_ABOUT THIS TASK:_ From the line containing "STEPPER pin IN1: D3 -> D4" through the last line, print the records exactly and nothing else.

Dataset entries

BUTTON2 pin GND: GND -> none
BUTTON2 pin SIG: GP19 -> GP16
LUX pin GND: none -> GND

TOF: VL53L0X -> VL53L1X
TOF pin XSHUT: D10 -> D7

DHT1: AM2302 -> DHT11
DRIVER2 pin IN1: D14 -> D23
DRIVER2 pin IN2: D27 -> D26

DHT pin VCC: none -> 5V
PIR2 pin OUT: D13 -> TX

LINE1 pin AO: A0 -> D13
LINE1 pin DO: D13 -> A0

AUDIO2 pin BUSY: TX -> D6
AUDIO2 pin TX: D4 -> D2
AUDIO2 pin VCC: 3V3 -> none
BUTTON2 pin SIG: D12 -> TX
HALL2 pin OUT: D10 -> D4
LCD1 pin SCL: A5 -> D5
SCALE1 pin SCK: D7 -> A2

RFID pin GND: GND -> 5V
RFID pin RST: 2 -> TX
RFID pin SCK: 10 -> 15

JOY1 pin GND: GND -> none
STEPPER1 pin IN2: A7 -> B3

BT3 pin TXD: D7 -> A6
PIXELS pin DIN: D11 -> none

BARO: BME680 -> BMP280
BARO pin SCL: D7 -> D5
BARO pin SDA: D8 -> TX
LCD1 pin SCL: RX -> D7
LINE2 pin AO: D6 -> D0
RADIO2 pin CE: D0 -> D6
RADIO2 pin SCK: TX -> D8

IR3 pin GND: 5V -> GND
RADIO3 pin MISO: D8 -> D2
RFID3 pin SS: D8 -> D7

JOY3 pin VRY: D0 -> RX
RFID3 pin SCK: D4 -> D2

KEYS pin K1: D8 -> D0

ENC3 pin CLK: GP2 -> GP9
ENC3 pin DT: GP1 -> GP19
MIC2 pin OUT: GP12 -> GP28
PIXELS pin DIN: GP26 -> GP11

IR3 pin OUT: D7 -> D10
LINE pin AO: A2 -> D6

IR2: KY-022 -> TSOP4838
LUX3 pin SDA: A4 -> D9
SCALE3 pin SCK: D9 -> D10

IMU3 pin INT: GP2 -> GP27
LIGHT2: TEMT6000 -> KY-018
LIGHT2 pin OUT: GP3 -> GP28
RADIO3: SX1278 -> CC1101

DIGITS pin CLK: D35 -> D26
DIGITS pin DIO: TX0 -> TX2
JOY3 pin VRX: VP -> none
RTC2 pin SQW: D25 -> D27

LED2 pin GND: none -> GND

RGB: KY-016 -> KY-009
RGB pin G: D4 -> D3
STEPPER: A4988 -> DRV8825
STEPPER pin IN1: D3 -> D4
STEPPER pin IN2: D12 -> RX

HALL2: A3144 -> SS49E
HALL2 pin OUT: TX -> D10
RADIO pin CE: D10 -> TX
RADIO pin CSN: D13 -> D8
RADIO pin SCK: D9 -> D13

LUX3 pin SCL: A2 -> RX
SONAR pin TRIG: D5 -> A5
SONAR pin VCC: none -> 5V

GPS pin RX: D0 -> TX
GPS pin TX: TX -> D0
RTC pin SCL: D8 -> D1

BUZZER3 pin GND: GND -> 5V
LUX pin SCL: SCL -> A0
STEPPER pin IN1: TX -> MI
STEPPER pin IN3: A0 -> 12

_TASK OUTPUT:_
STEPPER pin IN1: D3 -> D4
STEPPER pin IN2: D12 -> RX

HALL2: A3144 -> SS49E
HALL2 pin OUT: TX -> D10
RADIO pin CE: D10 -> TX
RADIO pin CSN: D13 -> D8
RADIO pin SCK: D9 -> D13

LUX3 pin SCL: A2 -> RX
SONAR pin TRIG: D5 -> A5
SONAR pin VCC: none -> 5V

GPS pin RX: D0 -> TX
GPS pin TX: TX -> D0
RTC pin SCL: D8 -> D1

BUZZER3 pin GND: GND -> 5V
LUX pin SCL: SCL -> A0
STEPPER pin IN1: TX -> MI
STEPPER pin IN3: A0 -> 12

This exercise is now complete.